━━━ Dataset extract

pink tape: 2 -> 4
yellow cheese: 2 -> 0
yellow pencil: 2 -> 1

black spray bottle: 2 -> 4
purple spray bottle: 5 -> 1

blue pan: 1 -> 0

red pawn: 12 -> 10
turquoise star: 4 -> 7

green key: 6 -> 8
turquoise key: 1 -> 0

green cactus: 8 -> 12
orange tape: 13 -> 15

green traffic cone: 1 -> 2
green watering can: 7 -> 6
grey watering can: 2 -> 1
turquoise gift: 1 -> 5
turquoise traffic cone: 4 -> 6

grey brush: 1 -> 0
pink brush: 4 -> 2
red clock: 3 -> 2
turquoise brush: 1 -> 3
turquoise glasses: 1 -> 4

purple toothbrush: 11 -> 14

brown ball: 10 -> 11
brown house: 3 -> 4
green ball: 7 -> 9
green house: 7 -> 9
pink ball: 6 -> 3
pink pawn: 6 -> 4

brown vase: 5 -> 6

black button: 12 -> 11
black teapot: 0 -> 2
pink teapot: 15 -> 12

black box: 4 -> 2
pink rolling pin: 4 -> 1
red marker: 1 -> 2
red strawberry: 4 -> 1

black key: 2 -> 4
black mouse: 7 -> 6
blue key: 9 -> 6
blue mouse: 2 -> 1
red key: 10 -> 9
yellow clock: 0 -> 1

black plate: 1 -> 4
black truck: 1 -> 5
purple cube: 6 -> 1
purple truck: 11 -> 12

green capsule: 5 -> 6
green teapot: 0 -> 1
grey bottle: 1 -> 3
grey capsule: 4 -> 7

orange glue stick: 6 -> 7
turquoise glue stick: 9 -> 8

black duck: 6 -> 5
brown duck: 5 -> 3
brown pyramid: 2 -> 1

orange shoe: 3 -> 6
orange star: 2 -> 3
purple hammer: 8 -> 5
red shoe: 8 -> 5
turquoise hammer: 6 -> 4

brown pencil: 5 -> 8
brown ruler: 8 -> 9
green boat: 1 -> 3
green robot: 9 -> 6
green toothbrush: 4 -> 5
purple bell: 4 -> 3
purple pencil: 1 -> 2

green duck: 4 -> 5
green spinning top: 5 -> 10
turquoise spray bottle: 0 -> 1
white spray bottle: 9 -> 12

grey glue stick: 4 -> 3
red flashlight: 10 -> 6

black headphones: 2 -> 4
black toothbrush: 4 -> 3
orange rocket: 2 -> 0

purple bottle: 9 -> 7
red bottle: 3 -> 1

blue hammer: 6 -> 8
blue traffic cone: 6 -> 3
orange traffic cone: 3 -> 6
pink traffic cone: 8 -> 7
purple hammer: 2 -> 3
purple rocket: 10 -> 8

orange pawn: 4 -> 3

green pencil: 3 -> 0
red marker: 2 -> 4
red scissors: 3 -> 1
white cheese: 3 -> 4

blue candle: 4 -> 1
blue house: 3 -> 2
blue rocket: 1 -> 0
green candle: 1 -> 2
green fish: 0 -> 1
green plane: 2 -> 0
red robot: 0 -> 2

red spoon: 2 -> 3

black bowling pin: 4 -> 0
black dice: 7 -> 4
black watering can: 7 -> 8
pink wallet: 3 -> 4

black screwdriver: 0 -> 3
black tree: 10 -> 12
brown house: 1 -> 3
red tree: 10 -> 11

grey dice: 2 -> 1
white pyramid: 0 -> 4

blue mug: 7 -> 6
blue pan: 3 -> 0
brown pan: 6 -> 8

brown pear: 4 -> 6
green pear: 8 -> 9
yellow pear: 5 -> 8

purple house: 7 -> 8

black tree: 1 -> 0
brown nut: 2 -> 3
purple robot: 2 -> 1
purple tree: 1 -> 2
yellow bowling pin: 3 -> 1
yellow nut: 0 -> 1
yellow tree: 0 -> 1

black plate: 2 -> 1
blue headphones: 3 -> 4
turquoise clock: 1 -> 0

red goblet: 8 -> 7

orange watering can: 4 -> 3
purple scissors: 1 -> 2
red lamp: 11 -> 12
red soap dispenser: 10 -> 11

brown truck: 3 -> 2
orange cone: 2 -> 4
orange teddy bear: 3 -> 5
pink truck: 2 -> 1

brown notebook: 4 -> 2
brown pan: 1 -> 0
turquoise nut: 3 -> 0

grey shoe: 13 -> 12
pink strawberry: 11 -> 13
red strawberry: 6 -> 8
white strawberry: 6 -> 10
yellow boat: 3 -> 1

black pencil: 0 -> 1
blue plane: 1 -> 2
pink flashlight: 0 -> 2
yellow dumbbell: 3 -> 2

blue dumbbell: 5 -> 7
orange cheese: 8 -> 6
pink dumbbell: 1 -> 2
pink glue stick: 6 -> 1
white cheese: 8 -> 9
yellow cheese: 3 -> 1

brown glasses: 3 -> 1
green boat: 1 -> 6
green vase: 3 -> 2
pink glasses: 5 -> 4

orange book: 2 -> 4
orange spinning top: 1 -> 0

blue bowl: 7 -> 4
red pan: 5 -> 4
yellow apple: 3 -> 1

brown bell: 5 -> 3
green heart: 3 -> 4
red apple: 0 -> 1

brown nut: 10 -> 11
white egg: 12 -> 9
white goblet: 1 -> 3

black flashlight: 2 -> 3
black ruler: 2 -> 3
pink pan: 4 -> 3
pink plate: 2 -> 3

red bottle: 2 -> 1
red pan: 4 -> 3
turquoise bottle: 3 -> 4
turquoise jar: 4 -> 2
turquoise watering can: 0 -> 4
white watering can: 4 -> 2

━━━━━━

#### [Instructions to follow]
Reproduce the records above in their entirety, unchanged.

#### [Result of this exercise]
pink tape: 2 -> 4
yellow cheese: 2 -> 0
yellow pencil: 2 -> 1

black spray bottle: 2 -> 4
purple spray bottle: 5 -> 1

blue pan: 1 -> 0

red pawn: 12 -> 10
turquoise star: 4 -> 7

green key: 6 -> 8
turquoise key: 1 -> 0

green cactus: 8 -> 12
orange tape: 13 -> 15

green traffic cone: 1 -> 2
green watering can: 7 -> 6
grey watering can: 2 -> 1
turquoise gift: 1 -> 5
turquoise traffic cone: 4 -> 6

grey brush: 1 -> 0
pink brush: 4 -> 2
red clock: 3 -> 2
turquoise brush: 1 -> 3
turquoise glasses: 1 -> 4

purple toothbrush: 11 -> 14

brown ball: 10 -> 11
brown house: 3 -> 4
green ball: 7 -> 9
green house: 7 -> 9
pink ball: 6 -> 3
pink pawn: 6 -> 4

brown vase: 5 -> 6

black button: 12 -> 11
black teapot: 0 -> 2
pink teapot: 15 -> 12

black box: 4 -> 2
pink rolling pin: 4 -> 1
red marker: 1 -> 2
red strawberry: 4 -> 1

black key: 2 -> 4
black mouse: 7 -> 6
blue key: 9 -> 6
blue mouse: 2 -> 1
red key: 10 -> 9
yellow clock: 0 -> 1

black plate: 1 -> 4
black truck: 1 -> 5
purple cube: 6 -> 1
purple truck: 11 -> 12

green capsule: 5 -> 6
green teapot: 0 -> 1
grey bottle: 1 -> 3
grey capsule: 4 -> 7

orange glue stick: 6 -> 7
turquoise glue stick: 9 -> 8

black duck: 6 -> 5
brown duck: 5 -> 3
brown pyramid: 2 -> 1

orange shoe: 3 -> 6
orange star: 2 -> 3
purple hammer: 8 -> 5
red shoe: 8 -> 5
turquoise hammer: 6 -> 4

brown pencil: 5 -> 8
brown ruler: 8 -> 9
green boat: 1 -> 3
green robot: 9 -> 6
green toothbrush: 4 -> 5
purple bell: 4 -> 3
purple pencil: 1 -> 2

green duck: 4 -> 5
green spinning top: 5 -> 10
turquoise spray bottle: 0 -> 1
white spray bottle: 9 -> 12

grey glue stick: 4 -> 3
red flashlight: 10 -> 6

black headphones: 2 -> 4
black toothbrush: 4 -> 3
orange rocket: 2 -> 0

purple bottle: 9 -> 7
red bottle: 3 -> 1

blue hammer: 6 -> 8
blue traffic cone: 6 -> 3
orange traffic cone: 3 -> 6
pink traffic cone: 8 -> 7
purple hammer: 2 -> 3
purple rocket: 10 -> 8

orange pawn: 4 -> 3

green pencil: 3 -> 0
red marker: 2 -> 4
red scissors: 3 -> 1
white cheese: 3 -> 4

blue candle: 4 -> 1
blue house: 3 -> 2
blue rocket: 1 -> 0
green candle: 1 -> 2
green fish: 0 -> 1
green plane: 2 -> 0
red robot: 0 -> 2

red spoon: 2 -> 3

black bowling pin: 4 -> 0
black dice: 7 -> 4
black watering can: 7 -> 8
pink wallet: 3 -> 4

black screwdriver: 0 -> 3
black tree: 10 -> 12
brown house: 1 -> 3
red tree: 10 -> 11

grey dice: 2 -> 1
white pyramid: 0 -> 4

blue mug: 7 -> 6
blue pan: 3 -> 0
brown pan: 6 -> 8

brown pear: 4 -> 6
green pear: 8 -> 9
yellow pear: 5 -> 8

purple house: 7 -> 8

black tree: 1 -> 0
brown nut: 2 -> 3
purple robot: 2 -> 1
purple tree: 1 -> 2
yellow bowling pin: 3 -> 1
yellow nut: 0 -> 1
yellow tree: 0 -> 1

black plate: 2 -> 1
blue headphones: 3 -> 4
turquoise clock: 1 -> 0

red goblet: 8 -> 7

orange watering can: 4 -> 3
purple scissors: 1 -> 2
red lamp: 11 -> 12
red soap dispenser: 10 -> 11

brown truck: 3 -> 2
orange cone: 2 -> 4
orange teddy bear: 3 -> 5
pink truck: 2 -> 1

brown notebook: 4 -> 2
brown pan: 1 -> 0
turquoise nut: 3 -> 0

grey shoe: 13 -> 12
pink strawberry: 11 -> 13
red strawberry: 6 -> 8
white strawberry: 6 -> 10
yellow boat: 3 -> 1

black pencil: 0 -> 1
blue plane: 1 -> 2
pink flashlight: 0 -> 2
yellow dumbbell: 3 -> 2

blue dumbbell: 5 -> 7
orange cheese: 8 -> 6
pink dumbbell: 1 -> 2
pink glue stick: 6 -> 1
white cheese: 8 -> 9
yellow cheese: 3 -> 1

brown glasses: 3 -> 1
green boat: 1 -> 6
green vase: 3 -> 2
pink glasses: 5 -> 4

orange book: 2 -> 4
orange spinning top: 1 -> 0

blue bowl: 7 -> 4
red pan: 5 -> 4
yellow apple: 3 -> 1

brown bell: 5 -> 3
green heart: 3 -> 4
red apple: 0 -> 1

brown nut: 10 -> 11
white egg: 12 -> 9
white goblet: 1 -> 3

black flashlight: 2 -> 3
black ruler: 2 -> 3
pink pan: 4 -> 3
pink plate: 2 -> 3

red bottle: 2 -> 1
red pan: 4 -> 3
turquoise bottle: 3 -> 4
turquoise jar: 4 -> 2
turquoise watering can: 0 -> 4
white watering can: 4 -> 2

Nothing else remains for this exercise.